#### INPUT
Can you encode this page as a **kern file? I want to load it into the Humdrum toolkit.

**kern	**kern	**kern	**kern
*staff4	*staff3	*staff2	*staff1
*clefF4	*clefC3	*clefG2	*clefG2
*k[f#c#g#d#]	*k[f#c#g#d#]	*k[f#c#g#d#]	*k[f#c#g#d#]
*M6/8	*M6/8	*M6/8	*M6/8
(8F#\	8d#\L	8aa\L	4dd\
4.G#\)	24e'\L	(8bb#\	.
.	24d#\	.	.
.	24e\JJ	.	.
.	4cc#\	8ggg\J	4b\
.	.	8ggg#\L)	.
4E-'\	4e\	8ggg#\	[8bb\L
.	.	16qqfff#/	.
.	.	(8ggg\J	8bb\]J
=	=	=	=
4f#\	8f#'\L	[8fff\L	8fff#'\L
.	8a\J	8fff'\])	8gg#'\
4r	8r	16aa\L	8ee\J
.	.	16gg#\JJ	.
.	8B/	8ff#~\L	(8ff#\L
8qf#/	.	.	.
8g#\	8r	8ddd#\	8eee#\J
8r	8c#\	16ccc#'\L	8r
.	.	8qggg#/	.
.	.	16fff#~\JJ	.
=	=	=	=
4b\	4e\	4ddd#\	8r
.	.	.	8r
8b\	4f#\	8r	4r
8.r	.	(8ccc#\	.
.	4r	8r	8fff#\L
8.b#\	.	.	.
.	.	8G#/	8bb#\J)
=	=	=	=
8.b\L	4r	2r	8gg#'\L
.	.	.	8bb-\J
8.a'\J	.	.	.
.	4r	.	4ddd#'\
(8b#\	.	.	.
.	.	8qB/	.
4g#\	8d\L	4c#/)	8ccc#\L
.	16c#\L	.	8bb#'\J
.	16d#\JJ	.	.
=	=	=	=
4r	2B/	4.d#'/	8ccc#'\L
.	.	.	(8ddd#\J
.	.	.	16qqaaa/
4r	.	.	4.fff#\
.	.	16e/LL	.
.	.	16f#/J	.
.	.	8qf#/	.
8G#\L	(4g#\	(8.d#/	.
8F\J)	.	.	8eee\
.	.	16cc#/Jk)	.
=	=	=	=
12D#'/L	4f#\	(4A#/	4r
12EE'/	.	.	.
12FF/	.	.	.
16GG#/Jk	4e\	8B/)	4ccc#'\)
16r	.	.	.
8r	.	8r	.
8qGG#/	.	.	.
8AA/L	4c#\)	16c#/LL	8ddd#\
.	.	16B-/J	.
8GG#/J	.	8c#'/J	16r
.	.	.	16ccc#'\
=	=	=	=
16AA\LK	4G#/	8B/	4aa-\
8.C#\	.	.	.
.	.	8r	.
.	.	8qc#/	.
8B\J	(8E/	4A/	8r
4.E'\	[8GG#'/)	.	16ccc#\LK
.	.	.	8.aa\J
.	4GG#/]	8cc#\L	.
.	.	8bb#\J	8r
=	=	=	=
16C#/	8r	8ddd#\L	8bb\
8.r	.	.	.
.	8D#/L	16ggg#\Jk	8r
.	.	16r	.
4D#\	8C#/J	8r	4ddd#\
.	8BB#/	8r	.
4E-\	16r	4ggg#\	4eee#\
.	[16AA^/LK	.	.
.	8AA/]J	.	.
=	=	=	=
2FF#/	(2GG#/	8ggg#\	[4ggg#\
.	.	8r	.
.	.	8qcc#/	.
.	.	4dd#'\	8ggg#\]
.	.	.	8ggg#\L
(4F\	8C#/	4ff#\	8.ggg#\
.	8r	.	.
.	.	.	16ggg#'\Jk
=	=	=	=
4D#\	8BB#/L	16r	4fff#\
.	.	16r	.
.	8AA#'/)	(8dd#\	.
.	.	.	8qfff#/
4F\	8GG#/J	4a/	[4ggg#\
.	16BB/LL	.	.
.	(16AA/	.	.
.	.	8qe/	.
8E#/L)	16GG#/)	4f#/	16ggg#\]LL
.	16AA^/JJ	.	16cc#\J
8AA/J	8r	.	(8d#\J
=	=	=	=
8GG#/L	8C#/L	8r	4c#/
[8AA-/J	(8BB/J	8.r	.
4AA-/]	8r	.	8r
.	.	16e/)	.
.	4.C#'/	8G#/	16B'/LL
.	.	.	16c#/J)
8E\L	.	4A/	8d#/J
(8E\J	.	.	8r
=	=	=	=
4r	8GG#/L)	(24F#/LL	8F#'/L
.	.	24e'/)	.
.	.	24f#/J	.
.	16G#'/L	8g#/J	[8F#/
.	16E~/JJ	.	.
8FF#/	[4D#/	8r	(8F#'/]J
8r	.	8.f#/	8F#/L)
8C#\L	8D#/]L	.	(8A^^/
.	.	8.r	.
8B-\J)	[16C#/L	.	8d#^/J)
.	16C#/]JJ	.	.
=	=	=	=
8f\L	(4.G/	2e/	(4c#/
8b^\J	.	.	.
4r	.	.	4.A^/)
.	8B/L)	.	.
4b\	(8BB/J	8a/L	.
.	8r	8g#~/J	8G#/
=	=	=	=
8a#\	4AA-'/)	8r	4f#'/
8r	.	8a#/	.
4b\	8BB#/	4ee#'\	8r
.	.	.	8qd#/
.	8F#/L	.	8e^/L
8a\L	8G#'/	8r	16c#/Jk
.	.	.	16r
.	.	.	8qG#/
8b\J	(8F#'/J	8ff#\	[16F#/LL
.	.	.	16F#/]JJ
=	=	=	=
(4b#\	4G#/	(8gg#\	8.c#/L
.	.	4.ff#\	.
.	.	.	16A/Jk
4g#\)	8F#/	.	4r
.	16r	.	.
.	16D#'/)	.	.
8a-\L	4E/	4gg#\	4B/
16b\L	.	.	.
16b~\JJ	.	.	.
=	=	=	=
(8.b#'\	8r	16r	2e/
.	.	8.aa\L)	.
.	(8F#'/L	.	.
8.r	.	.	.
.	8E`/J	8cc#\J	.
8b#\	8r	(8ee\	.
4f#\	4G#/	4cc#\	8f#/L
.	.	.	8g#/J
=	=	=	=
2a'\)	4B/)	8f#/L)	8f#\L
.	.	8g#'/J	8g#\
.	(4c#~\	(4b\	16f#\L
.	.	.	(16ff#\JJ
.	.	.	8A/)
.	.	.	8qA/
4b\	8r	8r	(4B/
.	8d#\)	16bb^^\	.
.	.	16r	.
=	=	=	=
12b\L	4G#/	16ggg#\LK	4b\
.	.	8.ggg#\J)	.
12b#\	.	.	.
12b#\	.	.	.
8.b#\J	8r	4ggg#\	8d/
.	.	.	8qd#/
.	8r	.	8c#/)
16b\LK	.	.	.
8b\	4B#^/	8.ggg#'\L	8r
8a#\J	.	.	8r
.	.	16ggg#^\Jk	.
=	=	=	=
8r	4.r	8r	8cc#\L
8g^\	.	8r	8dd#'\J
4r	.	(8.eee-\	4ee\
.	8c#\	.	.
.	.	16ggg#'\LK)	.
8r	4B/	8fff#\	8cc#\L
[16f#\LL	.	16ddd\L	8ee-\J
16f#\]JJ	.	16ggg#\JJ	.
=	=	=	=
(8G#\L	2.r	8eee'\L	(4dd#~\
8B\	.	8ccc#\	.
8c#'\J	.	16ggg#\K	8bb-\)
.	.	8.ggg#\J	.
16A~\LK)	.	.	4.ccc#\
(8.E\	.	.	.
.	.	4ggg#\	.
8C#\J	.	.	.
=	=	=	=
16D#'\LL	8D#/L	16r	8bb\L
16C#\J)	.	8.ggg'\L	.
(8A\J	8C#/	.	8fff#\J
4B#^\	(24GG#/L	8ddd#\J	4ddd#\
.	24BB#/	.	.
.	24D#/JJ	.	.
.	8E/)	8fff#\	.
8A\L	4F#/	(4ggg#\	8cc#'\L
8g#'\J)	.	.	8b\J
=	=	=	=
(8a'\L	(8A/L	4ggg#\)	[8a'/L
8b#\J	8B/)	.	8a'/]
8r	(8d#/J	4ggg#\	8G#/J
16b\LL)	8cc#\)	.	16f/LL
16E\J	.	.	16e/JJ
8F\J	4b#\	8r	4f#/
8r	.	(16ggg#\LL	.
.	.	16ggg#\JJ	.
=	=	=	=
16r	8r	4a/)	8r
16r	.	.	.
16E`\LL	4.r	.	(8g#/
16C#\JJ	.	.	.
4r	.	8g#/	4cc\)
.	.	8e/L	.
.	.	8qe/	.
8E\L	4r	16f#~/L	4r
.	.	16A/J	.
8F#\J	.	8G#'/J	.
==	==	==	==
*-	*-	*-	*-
########
▸ **WHAT YOU NEED TO DO**
Count the lines in the rows above that contain the string "kern", where case counts. Give only the number.

▸ **TASK SOLUTION**
2